(Before-and-after scene images)
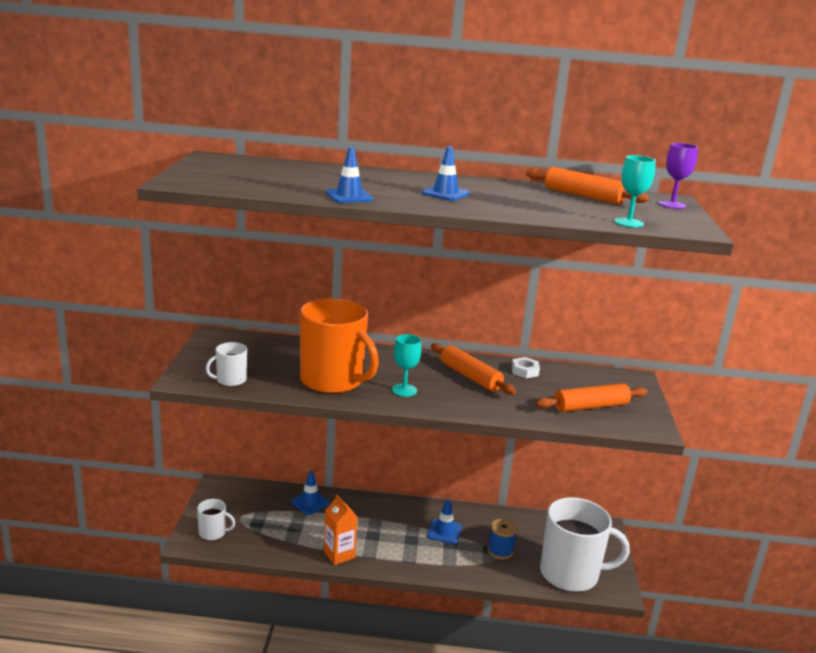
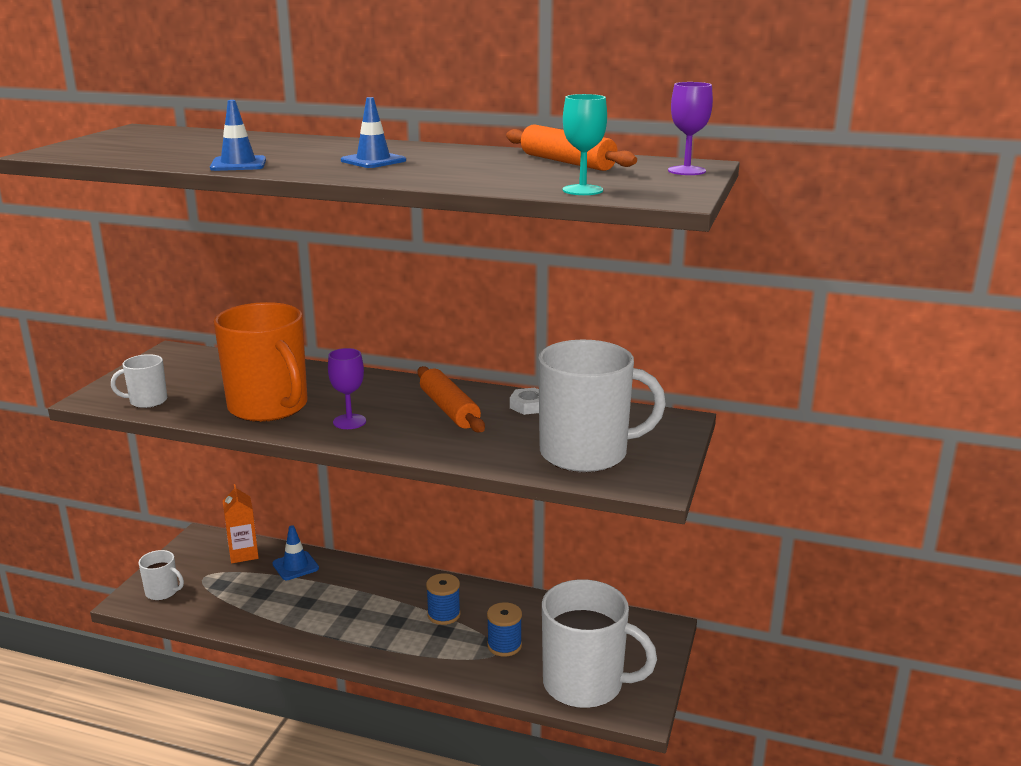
camera: 15 degrees right, 0 degrees up
orange carton [324,495,358,565] -> orange carton moved to [223,484,259,563]
turquoise goblet [392,334,421,397] -> purple goblet [328,348,366,429]
blue traffic cone [427,499,462,544] -> blue spool [426,573,460,625]
orange rolling pin [536,383,648,412] -> white mug [538,340,666,473]

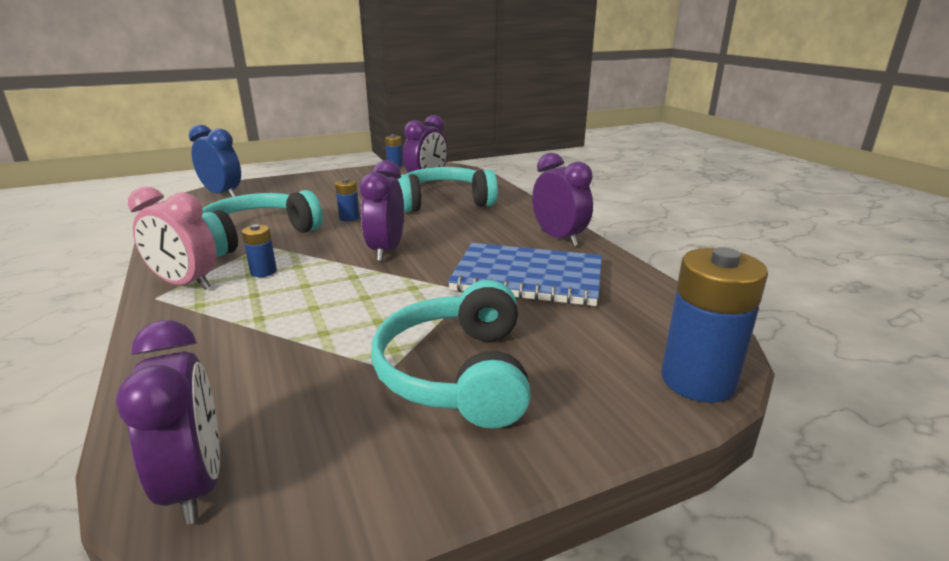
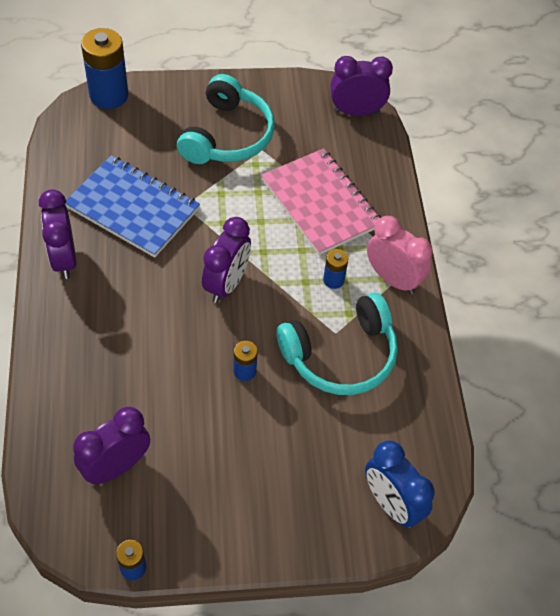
camera: 165 degrees left, 30 degrees up
purple clock [116,320,220,525] -> purple clock turned 90 degrees clockwise [331,56,393,116]
turquoise headphones [397,167,498,212] -> none
none -> pink notebook [261,148,381,255]

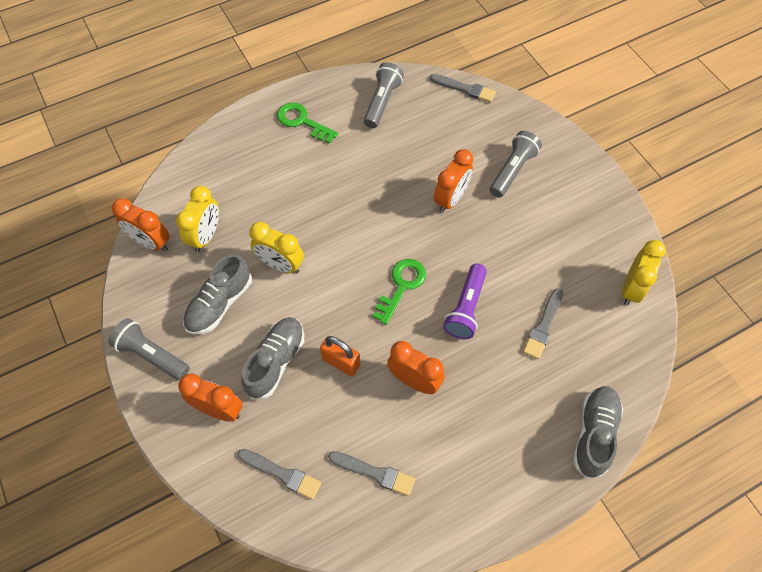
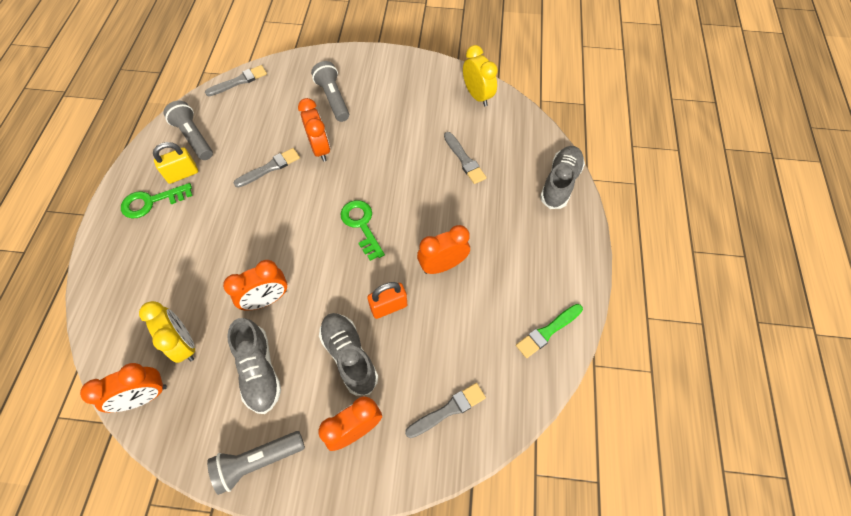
camera: 55 degrees left, 0 degrees up
yellow clock [249,222,304,274] -> orange clock [223,260,287,311]
grey brush [328,451,415,496] -> grey brush moved to [233,148,300,188]
purple flashlight [443,264,487,339] -> none
grey shoe [573,386,623,479] -> grey shoe turned 60 degrees clockwise [540,146,585,209]
none -> yellow padlock [153,142,198,184]
none -> green brush [516,304,583,358]

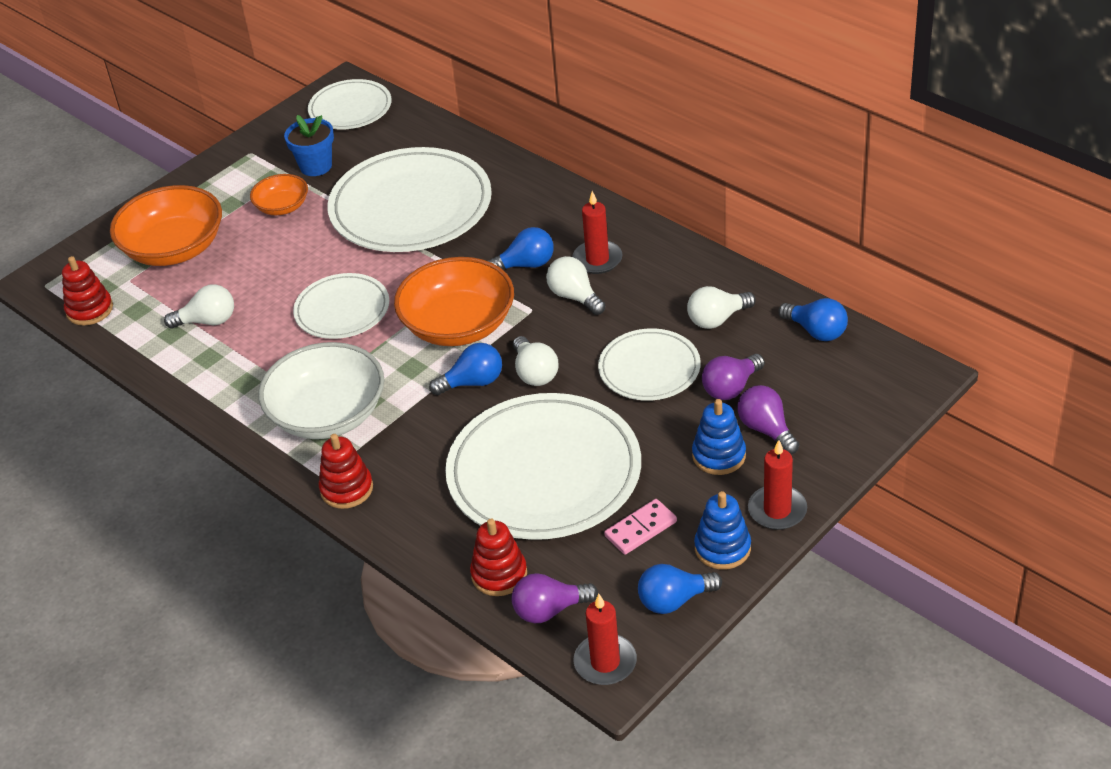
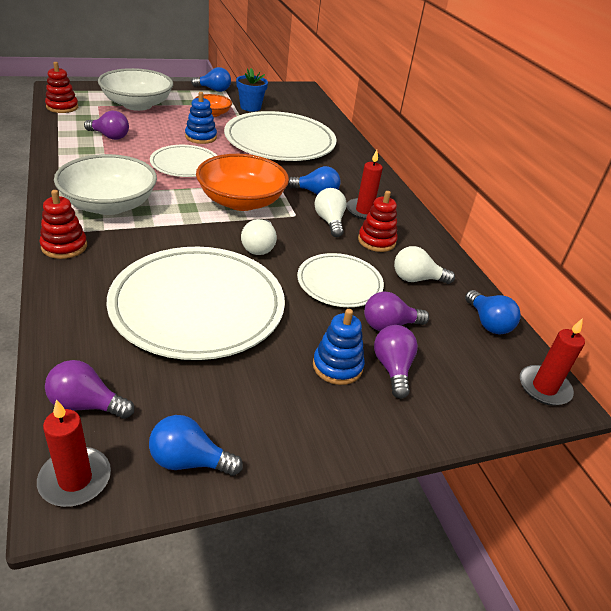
camera: 20 degrees right, 5 degrees down
orange bowl [110,185,222,266] -> white bowl [98,68,173,111]
white light bulb [164,284,234,329] -> purple light bulb [84,111,129,140]
white plate [308,79,392,129] -> none
blue light bulb [429,343,502,395] -> blue light bulb moved to [191,67,231,92]
red stacking toy [470,519,527,596] -> red stacking toy moved to [358,191,398,252]
pink domino [604,499,677,555] -> none
blue stacking toy [694,491,751,570] -> blue stacking toy moved to [185,92,217,144]
red candle [748,440,807,530] -> red candle moved to [520,318,585,406]

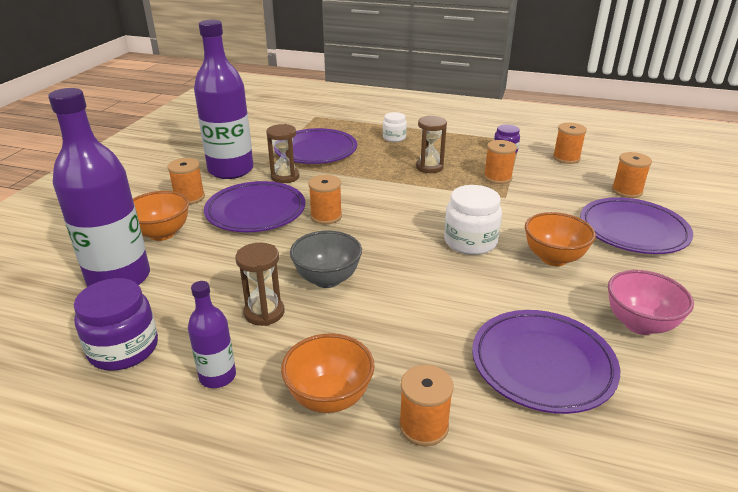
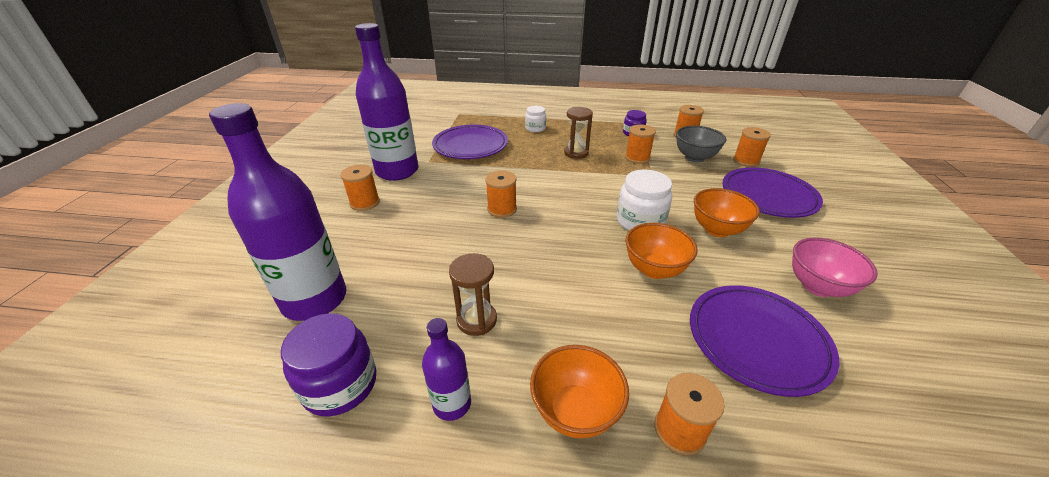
camera: 10 degrees left, 5 degrees up
orange bowl [133,191,189,241] -> orange bowl moved to [626,223,698,279]
purple plate [204,181,305,232] -> none
brown hourglass [266,124,300,183] -> none
grey bowl [290,231,362,288] -> grey bowl moved to [676,126,726,162]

**What to do**
Copy the lines above exactly, starting with the line that contains "none -> pink notebook [261,148,381,255]" and ending with the line that contains "red stacking toy [470,519,527,596]", and leave out any pictures.

**Exercise answer**
none -> pink notebook [261,148,381,255]

camera: 55 degrees left, 0 degrees up
yellow clock [249,222,304,274] -> orange clock [223,260,287,311]
grey brush [328,451,415,496] -> grey brush moved to [233,148,300,188]
purple flashlight [443,264,487,339] -> none
grey shoe [573,386,623,479] -> grey shoe turned 60 degrees clockwise [540,146,585,209]
none -> yellow padlock [153,142,198,184]
none -> green brush [516,304,583,358]

camera: 20 degrees right, 5 degrees down
orange bowl [110,185,222,266] -> white bowl [98,68,173,111]
white light bulb [164,284,234,329] -> purple light bulb [84,111,129,140]
white plate [308,79,392,129] -> none
blue light bulb [429,343,502,395] -> blue light bulb moved to [191,67,231,92]
red stacking toy [470,519,527,596] -> red stacking toy moved to [358,191,398,252]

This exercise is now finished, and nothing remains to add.